**WHAT TO DO**
Arrange the stretch of the listing below from the line containing "Write the LilyPond" through the line containing "r1 bes'8( c''8) a'4-. |", both ends included, as a numbered list that omits blank lines.

**EXCERPTED RECORDS**
########

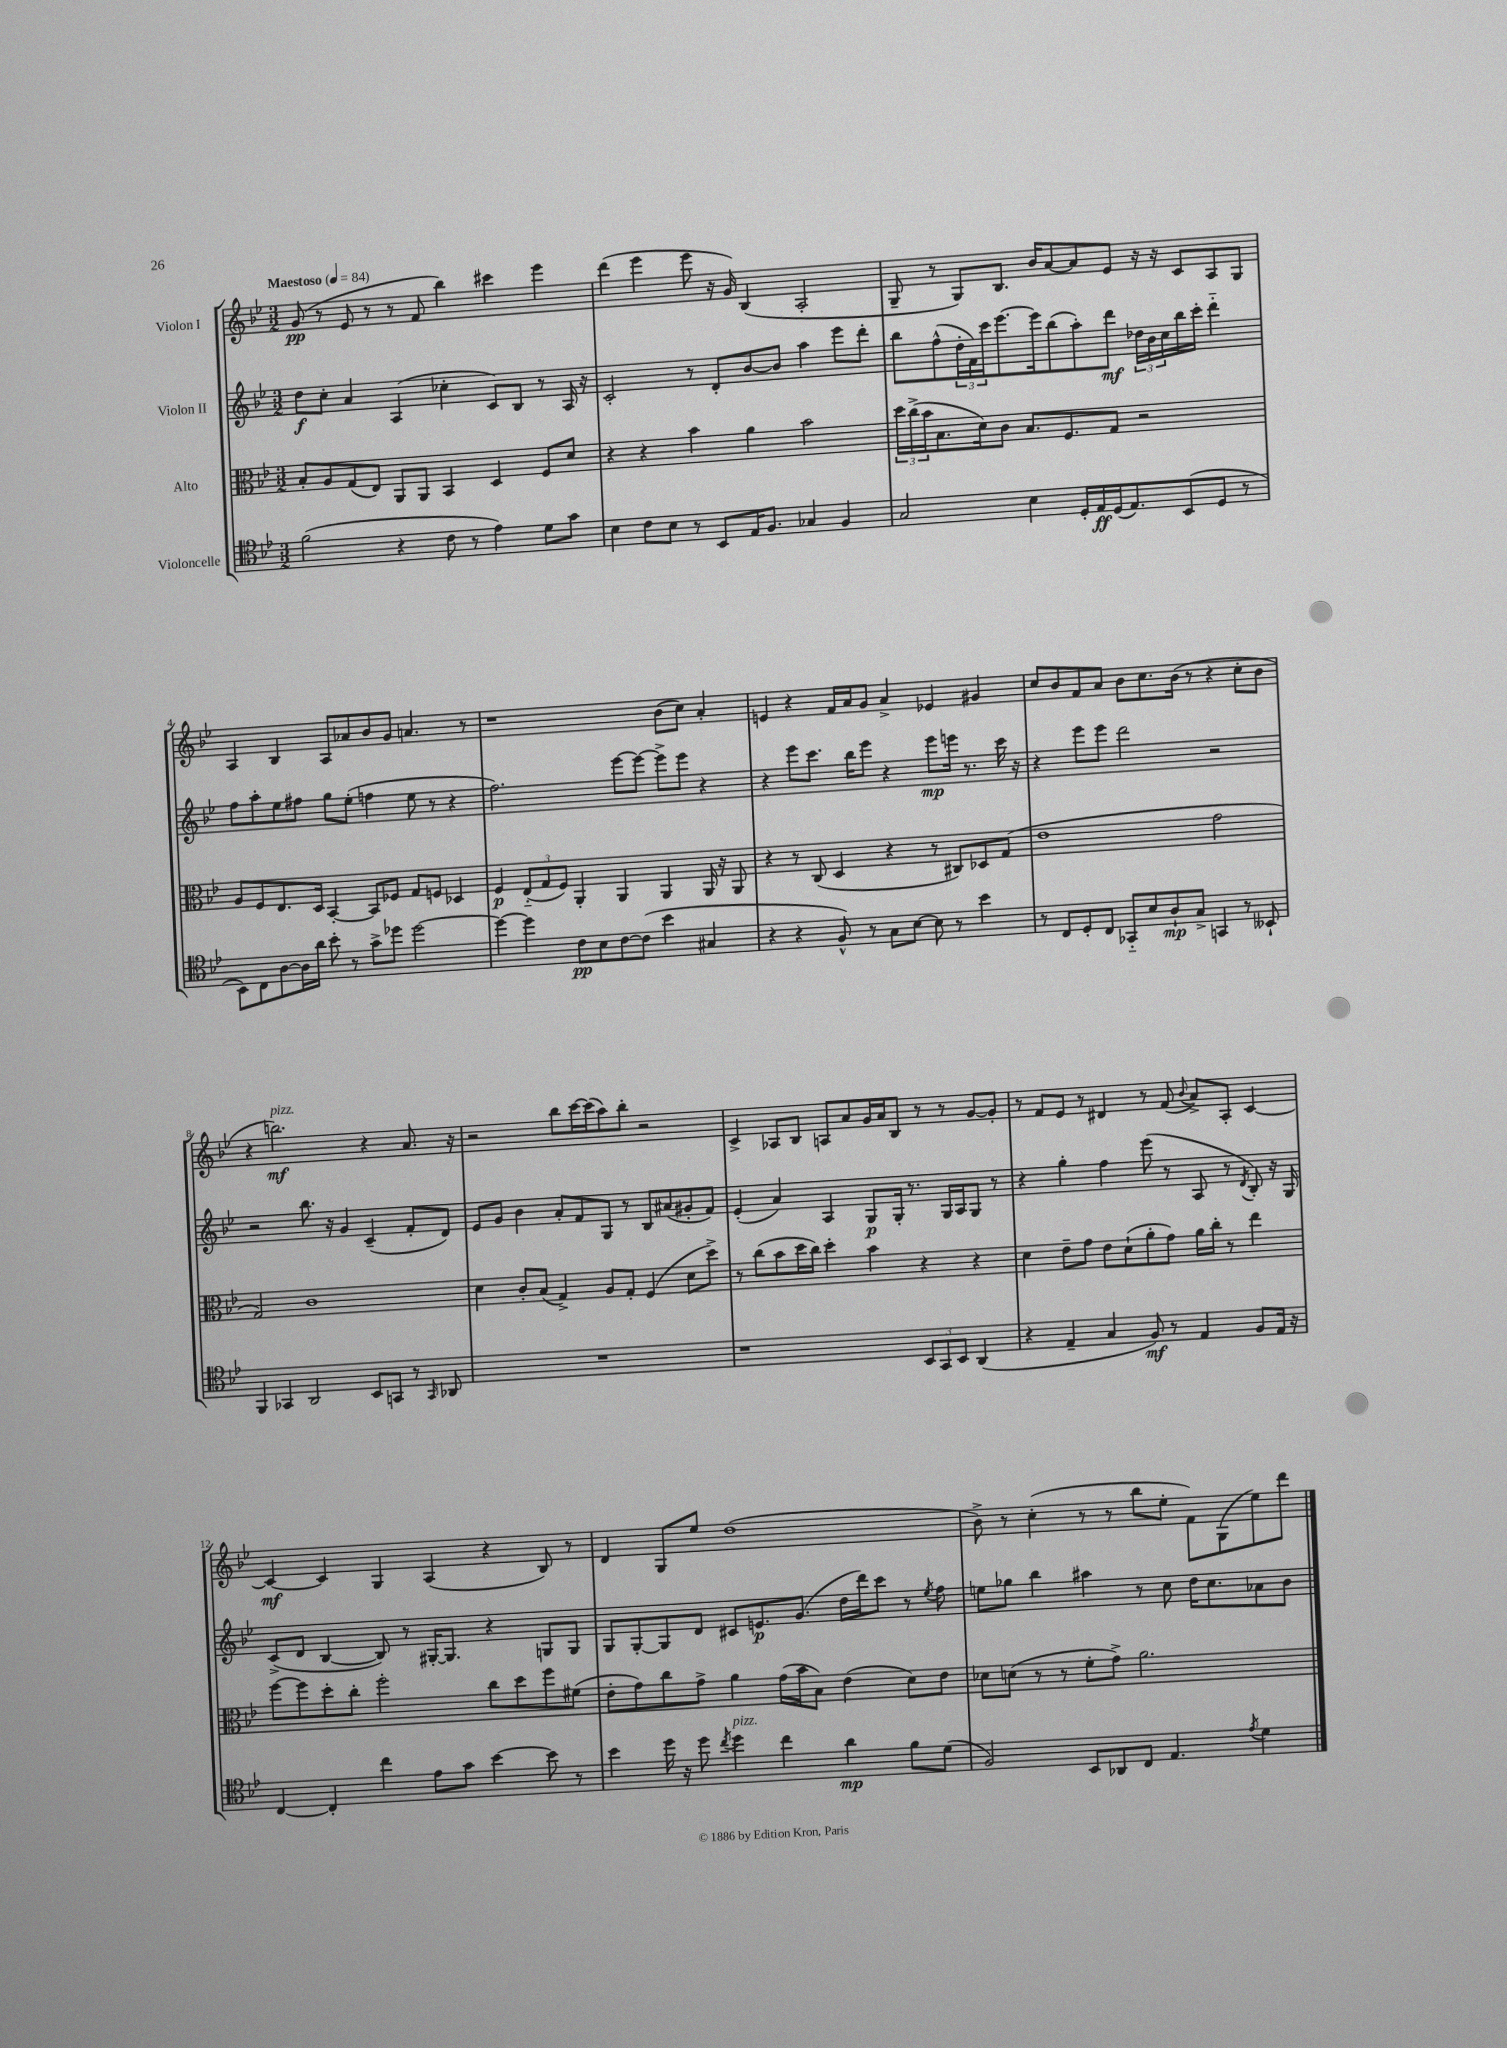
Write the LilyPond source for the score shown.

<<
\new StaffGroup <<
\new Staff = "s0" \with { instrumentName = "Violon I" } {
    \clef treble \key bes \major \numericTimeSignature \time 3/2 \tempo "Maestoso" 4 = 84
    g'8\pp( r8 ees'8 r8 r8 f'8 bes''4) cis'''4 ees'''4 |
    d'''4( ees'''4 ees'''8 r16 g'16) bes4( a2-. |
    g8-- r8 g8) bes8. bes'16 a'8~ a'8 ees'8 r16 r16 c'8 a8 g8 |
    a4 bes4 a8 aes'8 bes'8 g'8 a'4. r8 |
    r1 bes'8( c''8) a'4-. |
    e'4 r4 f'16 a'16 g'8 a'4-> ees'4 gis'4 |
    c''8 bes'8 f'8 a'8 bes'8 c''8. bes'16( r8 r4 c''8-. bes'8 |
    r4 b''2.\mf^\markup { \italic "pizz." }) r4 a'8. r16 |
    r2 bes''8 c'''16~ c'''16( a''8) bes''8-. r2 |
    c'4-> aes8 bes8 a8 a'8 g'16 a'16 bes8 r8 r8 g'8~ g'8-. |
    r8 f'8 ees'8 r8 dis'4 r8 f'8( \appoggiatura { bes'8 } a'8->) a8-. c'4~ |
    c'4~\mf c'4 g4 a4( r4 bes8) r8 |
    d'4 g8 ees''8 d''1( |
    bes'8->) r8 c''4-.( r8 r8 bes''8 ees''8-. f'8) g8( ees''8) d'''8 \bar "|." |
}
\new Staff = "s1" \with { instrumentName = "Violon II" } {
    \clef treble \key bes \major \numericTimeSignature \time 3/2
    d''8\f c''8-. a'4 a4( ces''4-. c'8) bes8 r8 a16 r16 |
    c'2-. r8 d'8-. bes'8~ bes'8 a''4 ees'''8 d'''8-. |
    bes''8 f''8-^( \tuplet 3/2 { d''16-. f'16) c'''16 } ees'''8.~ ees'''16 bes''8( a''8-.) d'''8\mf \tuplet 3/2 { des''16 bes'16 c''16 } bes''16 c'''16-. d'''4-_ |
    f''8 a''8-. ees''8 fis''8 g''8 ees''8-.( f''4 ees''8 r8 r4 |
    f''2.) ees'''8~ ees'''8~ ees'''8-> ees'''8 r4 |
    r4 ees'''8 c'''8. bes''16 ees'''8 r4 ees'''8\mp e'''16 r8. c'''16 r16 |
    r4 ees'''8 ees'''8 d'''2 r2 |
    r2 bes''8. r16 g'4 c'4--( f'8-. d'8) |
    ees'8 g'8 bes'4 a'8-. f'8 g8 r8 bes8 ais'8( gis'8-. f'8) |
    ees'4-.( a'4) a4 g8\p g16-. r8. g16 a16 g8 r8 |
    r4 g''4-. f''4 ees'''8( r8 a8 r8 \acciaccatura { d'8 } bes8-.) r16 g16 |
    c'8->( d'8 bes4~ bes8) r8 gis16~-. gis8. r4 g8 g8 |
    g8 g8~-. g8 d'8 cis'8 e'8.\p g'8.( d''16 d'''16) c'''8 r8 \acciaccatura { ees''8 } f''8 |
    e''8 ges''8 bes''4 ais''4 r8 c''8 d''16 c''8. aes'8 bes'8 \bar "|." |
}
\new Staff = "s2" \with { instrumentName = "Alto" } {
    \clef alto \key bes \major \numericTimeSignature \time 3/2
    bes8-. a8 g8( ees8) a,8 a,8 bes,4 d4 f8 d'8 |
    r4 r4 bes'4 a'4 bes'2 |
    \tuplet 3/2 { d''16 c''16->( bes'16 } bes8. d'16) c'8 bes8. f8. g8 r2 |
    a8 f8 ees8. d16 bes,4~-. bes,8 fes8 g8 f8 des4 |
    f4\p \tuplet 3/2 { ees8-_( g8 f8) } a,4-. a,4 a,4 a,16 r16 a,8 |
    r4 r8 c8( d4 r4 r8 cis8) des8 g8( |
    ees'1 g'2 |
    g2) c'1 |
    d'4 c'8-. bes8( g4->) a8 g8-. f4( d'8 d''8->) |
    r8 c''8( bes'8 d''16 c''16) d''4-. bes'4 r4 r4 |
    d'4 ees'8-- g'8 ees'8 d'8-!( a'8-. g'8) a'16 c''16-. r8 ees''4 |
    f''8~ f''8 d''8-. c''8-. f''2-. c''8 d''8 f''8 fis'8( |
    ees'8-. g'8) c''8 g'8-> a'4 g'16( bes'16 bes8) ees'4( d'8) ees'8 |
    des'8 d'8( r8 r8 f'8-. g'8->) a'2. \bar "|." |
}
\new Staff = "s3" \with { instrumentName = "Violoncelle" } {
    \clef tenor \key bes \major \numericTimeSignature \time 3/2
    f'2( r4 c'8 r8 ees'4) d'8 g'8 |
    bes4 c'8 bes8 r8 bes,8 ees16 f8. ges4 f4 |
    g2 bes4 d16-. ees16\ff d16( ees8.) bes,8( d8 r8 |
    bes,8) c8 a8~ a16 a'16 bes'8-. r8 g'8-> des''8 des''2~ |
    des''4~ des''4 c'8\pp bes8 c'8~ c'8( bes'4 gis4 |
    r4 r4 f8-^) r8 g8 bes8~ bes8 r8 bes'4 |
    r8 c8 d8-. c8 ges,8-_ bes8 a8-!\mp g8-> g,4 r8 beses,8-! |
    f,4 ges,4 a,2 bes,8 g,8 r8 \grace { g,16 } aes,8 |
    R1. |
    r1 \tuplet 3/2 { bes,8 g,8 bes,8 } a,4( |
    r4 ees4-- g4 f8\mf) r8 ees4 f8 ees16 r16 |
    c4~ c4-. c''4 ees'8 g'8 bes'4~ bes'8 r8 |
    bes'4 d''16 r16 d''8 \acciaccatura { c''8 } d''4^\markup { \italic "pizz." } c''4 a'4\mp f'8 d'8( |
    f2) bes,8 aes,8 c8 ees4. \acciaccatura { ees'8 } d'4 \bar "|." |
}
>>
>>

########

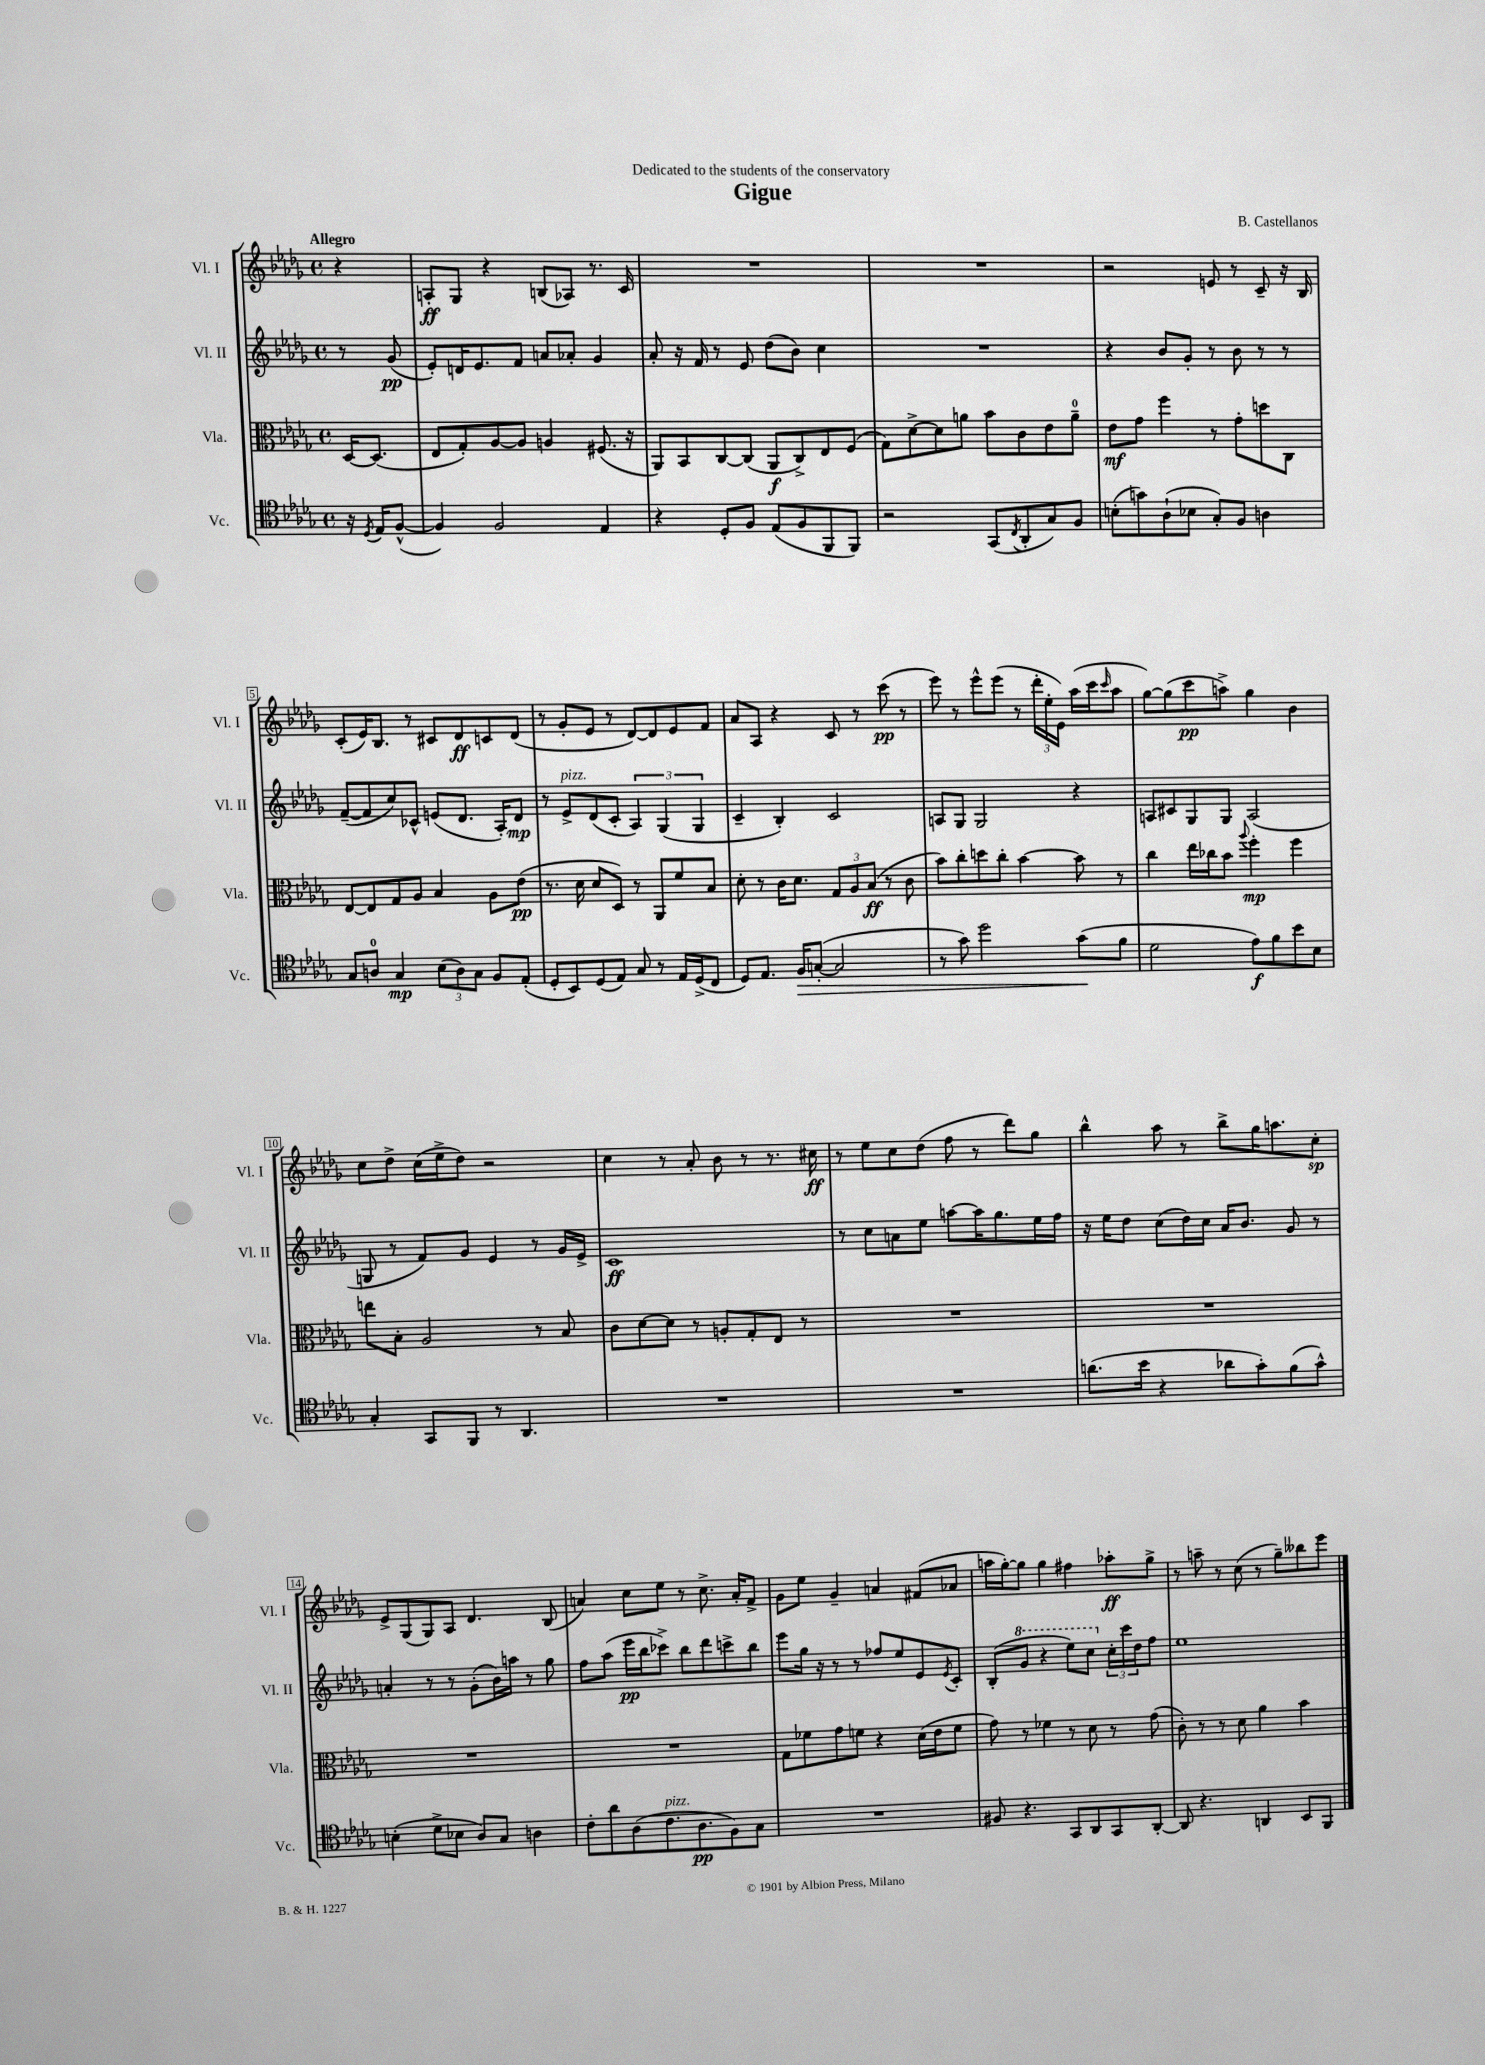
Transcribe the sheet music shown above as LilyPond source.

########

**RESPONSE TO THIS TASK**
1. Write the LilyPond source for the score shown.
2. <<
3. \new StaffGroup <<
4. \new Staff = "s0" \with { instrumentName = "Violon I" } {
5.     \clef treble \key bes \major \numericTimeSignature \time 3/2 \tempo "Maestoso" 4 = 84
6.     g'8\pp( r8 ees'8 r8 r8 f'8 bes''4) cis'''4 ees'''4 |
7.     d'''4( ees'''4 ees'''8 r16 g'16) bes4( a2-. |
8.     g8-- r8 g8) bes8. bes'16 a'8~ a'8 ees'8 r16 r16 c'8 a8 g8 |
9.     a4 bes4 a8 aes'8 bes'8 g'8 a'4. r8 |
10.     r1 bes'8( c''8) a'4-. |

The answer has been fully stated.